> **PROBLEM REQUIREMENTS**: Of the entries below, return exactly those lines that fall between the one containing "purple bowling pin: 3 -> 1" and the one containing "purple ring: 2 -> 3", the two end lines included.

> **SOURCE MATERIAL**:
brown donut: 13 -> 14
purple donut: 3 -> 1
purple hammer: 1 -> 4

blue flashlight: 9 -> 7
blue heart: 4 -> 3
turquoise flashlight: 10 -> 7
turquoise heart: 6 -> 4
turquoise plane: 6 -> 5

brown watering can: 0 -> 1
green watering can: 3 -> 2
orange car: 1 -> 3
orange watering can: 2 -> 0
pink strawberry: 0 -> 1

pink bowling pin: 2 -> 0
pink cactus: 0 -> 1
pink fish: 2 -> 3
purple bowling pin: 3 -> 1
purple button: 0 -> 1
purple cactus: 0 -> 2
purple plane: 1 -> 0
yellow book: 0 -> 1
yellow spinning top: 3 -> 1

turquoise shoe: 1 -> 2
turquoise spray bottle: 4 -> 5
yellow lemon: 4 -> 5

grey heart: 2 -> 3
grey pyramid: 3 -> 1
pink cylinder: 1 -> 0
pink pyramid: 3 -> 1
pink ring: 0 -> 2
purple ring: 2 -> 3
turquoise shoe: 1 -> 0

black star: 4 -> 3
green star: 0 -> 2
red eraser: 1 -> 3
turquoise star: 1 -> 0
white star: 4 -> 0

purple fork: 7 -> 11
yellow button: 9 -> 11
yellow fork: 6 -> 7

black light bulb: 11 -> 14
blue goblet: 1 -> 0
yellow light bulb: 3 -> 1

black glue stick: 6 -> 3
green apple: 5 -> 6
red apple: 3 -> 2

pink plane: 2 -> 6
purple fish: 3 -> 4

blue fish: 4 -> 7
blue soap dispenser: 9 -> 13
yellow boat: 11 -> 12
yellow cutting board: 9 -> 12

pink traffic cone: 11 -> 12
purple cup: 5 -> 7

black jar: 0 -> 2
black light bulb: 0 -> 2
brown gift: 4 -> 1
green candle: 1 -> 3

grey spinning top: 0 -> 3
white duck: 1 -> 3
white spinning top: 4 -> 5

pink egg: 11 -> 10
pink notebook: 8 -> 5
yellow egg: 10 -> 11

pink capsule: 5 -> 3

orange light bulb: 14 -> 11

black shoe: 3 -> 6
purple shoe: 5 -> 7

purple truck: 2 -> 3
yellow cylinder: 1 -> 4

> **RESPONSE**:
purple bowling pin: 3 -> 1
purple button: 0 -> 1
purple cactus: 0 -> 2
purple plane: 1 -> 0
yellow book: 0 -> 1
yellow spinning top: 3 -> 1

turquoise shoe: 1 -> 2
turquoise spray bottle: 4 -> 5
yellow lemon: 4 -> 5

grey heart: 2 -> 3
grey pyramid: 3 -> 1
pink cylinder: 1 -> 0
pink pyramid: 3 -> 1
pink ring: 0 -> 2
purple ring: 2 -> 3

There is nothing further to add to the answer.